__What the task asks__: To complete this task, print all the data below exactly but leave out the images.

__Input__:
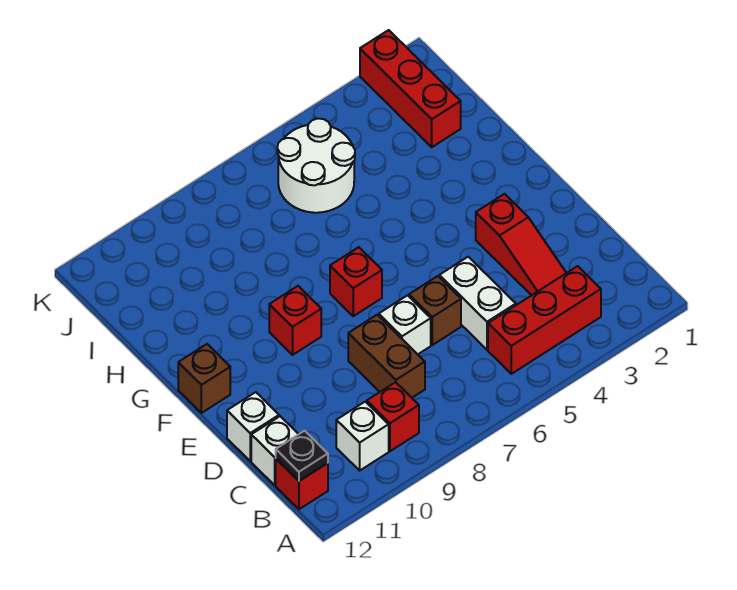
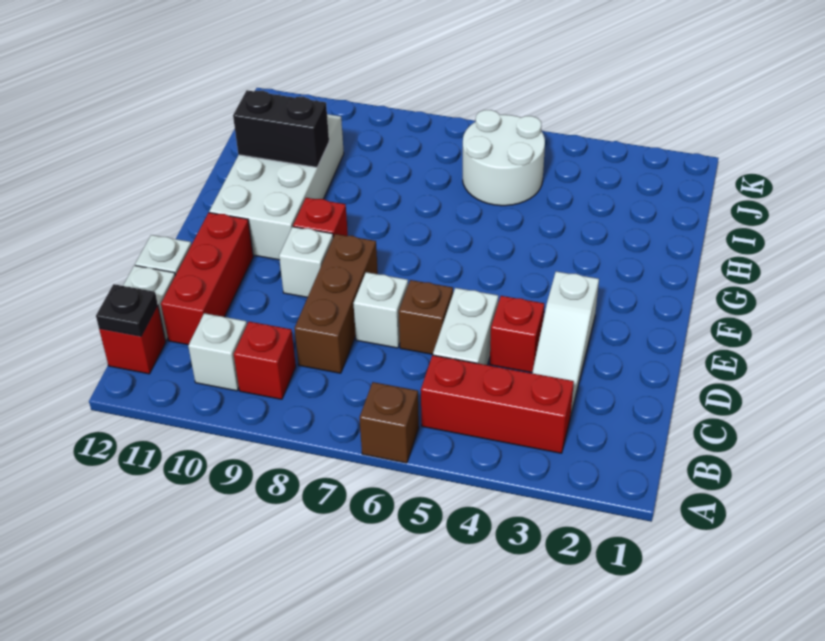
red 1x3 slope [476,194,566,295] -> white 1x3 slope [532,271,599,414]
brown 1x2 brick [348,315,425,398] -> brown 1x3 brick [294,234,378,373]
none -> white 1x1 brick [279,227,333,297]
red 1x1 brick [330,247,382,316] -> red 1x1 brick moved to [490,296,544,373]
none -> white 2x4 brick [209,114,344,260]
brown 1x1 brick [178,344,230,413] -> brown 1x1 brick moved to [359,382,419,463]
none -> black 1x2 brick [233,90,329,167]
red 1x3 brick [360,30,461,147] -> red 1x3 brick moved to [161,213,253,345]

__Written response__:
red 1x3 slope [476,194,566,295] -> white 1x3 slope [532,271,599,414]
brown 1x2 brick [348,315,425,398] -> brown 1x3 brick [294,234,378,373]
none -> white 1x1 brick [279,227,333,297]
red 1x1 brick [330,247,382,316] -> red 1x1 brick moved to [490,296,544,373]
none -> white 2x4 brick [209,114,344,260]
brown 1x1 brick [178,344,230,413] -> brown 1x1 brick moved to [359,382,419,463]
none -> black 1x2 brick [233,90,329,167]
red 1x3 brick [360,30,461,147] -> red 1x3 brick moved to [161,213,253,345]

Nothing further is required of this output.